WHAT YOU SHOULD DO => Format the items from the first line up to and including the line with "cyan L-shape at" as a JSON list of strings, one string per line, with blank lines omitted.
══════════════════════════════
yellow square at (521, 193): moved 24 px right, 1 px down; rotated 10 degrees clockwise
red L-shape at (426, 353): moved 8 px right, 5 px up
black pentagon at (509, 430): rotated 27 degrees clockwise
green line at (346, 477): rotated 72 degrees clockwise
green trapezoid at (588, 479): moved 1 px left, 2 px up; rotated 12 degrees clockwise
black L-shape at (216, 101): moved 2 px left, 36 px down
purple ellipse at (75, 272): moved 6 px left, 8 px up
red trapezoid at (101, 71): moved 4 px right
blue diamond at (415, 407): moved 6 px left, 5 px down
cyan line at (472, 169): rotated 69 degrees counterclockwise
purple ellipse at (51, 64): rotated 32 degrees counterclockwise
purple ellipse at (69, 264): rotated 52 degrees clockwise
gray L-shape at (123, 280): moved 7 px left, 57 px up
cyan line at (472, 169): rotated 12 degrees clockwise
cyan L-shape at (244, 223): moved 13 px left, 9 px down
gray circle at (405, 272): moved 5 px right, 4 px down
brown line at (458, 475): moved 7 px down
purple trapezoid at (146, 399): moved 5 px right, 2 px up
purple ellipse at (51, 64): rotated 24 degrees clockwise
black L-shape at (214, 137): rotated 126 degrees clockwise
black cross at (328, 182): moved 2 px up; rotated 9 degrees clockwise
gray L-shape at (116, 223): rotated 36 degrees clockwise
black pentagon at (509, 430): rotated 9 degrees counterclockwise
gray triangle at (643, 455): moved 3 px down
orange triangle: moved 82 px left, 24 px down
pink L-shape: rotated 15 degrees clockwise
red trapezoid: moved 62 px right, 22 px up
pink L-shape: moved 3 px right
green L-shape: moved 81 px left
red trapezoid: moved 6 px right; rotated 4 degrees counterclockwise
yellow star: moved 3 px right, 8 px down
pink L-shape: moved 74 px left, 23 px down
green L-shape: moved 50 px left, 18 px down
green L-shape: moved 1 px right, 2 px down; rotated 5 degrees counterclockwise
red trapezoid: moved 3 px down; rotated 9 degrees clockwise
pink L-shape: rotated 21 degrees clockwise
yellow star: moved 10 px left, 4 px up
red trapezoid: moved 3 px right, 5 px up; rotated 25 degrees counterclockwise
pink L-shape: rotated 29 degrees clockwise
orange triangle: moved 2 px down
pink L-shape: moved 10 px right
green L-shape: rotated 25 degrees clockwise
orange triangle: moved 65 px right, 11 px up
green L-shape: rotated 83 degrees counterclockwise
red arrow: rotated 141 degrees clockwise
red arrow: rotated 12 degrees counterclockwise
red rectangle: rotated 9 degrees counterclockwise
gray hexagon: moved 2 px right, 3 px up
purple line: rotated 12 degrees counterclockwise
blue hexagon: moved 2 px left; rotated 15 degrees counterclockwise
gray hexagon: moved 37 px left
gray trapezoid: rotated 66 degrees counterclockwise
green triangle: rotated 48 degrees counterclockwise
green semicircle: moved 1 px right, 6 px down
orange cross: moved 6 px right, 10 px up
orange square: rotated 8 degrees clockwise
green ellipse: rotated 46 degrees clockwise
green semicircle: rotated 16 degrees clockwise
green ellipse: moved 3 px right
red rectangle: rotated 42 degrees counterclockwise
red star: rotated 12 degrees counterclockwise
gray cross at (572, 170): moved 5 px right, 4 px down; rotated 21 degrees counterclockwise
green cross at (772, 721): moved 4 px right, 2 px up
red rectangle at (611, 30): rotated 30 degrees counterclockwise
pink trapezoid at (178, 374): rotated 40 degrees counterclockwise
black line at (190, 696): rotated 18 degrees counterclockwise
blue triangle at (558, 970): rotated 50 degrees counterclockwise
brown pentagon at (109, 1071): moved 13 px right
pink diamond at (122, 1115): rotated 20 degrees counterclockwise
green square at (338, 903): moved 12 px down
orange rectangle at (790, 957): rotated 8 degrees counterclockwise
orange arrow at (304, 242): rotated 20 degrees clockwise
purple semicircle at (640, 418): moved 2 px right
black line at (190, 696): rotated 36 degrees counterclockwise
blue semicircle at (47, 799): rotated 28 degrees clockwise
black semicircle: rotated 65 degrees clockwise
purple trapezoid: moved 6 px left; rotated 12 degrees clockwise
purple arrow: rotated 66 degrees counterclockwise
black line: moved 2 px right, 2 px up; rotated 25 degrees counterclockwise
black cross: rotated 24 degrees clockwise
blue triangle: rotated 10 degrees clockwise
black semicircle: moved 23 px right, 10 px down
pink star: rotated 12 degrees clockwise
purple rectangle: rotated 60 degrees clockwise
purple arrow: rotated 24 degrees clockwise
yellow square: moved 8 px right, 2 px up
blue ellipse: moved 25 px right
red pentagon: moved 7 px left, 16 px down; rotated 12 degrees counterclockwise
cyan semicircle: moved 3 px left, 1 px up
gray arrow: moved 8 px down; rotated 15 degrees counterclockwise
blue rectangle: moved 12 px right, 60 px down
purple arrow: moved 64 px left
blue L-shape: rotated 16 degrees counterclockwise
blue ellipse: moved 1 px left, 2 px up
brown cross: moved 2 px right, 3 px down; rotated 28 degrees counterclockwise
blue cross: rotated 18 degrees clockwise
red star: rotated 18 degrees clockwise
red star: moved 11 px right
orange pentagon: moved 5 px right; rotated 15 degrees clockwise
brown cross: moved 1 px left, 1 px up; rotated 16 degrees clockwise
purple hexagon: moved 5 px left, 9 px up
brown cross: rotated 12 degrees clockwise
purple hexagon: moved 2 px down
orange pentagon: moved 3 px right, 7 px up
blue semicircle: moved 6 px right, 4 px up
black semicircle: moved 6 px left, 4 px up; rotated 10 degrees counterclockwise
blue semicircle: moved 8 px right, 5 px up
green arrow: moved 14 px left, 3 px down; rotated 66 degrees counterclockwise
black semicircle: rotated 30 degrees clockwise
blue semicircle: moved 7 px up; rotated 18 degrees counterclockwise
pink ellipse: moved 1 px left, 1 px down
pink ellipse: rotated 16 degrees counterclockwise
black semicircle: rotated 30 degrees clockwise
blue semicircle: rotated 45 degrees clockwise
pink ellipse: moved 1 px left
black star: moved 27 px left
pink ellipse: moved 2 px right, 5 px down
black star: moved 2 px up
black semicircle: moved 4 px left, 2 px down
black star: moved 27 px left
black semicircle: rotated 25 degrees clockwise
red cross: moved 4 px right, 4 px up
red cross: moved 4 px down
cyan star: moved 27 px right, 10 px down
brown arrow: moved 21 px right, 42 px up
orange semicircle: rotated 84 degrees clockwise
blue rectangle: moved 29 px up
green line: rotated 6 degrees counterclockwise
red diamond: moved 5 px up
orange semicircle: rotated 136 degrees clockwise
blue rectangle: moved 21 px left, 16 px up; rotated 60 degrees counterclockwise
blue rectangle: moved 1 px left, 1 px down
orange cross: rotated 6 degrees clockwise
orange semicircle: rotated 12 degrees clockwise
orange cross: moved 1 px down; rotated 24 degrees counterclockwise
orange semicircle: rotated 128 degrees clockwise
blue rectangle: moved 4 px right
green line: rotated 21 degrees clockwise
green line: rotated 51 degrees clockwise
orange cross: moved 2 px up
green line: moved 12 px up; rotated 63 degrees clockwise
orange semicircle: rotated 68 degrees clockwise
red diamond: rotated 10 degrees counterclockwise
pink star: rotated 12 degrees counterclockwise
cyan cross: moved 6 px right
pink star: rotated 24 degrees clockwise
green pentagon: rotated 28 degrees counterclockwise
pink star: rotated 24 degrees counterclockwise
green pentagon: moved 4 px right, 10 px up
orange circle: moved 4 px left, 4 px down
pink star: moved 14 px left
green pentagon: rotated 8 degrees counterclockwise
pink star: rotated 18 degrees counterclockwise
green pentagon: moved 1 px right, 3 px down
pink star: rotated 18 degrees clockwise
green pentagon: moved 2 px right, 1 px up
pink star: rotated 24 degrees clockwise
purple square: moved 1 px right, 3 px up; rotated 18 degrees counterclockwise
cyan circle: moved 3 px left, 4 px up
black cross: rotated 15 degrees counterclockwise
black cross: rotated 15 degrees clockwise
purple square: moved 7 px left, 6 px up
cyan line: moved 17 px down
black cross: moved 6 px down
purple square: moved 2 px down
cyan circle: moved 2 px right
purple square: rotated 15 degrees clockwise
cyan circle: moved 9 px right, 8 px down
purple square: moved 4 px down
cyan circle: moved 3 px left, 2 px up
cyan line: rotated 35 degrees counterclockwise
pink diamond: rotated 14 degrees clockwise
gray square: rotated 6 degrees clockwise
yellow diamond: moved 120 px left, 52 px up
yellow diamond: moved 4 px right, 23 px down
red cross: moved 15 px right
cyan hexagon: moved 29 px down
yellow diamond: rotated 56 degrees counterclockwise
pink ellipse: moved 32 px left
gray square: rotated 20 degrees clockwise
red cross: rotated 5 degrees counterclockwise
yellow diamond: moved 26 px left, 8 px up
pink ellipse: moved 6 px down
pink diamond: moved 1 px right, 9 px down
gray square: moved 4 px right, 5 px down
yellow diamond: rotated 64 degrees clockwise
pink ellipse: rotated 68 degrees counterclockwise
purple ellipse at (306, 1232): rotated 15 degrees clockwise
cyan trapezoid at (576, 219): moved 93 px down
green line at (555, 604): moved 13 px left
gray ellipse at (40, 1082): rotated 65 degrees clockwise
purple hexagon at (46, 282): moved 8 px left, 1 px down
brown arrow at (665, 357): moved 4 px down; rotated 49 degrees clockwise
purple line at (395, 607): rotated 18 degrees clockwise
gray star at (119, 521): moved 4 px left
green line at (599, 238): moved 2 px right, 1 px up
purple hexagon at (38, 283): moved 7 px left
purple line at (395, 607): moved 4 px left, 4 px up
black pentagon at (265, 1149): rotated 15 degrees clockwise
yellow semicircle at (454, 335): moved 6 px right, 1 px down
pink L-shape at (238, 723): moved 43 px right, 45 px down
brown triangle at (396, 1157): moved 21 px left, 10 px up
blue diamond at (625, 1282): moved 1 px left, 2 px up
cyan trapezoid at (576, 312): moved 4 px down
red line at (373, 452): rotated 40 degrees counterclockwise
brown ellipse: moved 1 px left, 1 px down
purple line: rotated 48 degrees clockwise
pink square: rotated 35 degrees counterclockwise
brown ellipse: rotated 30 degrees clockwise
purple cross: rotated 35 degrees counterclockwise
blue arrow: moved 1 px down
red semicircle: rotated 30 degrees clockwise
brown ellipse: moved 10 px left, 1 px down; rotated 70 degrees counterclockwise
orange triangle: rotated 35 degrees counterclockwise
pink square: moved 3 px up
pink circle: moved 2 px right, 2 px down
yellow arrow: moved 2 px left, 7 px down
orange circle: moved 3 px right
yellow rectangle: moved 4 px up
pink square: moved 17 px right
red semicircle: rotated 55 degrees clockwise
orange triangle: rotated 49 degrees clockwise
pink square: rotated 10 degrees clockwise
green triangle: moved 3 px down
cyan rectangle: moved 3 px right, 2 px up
══════════════════════════════
EXPECTED ANSWER =>
[
  "yellow square at (521, 193): moved 24 px right, 1 px down; rotated 10 degrees clockwise",
  "red L-shape at (426, 353): moved 8 px right, 5 px up",
  "black pentagon at (509, 430): rotated 27 degrees clockwise",
  "green line at (346, 477): rotated 72 degrees clockwise",
  "green trapezoid at (588, 479): moved 1 px left, 2 px up; rotated 12 degrees clockwise",
  "black L-shape at (216, 101): moved 2 px left, 36 px down",
  "purple ellipse at (75, 272): moved 6 px left, 8 px up",
  "red trapezoid at (101, 71): moved 4 px right",
  "blue diamond at (415, 407): moved 6 px left, 5 px down",
  "cyan line at (472, 169): rotated 69 degrees counterclockwise",
  "purple ellipse at (51, 64): rotated 32 degrees counterclockwise",
  "purple ellipse at (69, 264): rotated 52 degrees clockwise",
  "gray L-shape at (123, 280): moved 7 px left, 57 px up",
  "cyan line at (472, 169): rotated 12 degrees clockwise",
  "cyan L-shape at (244, 223): moved 13 px left, 9 px down"
]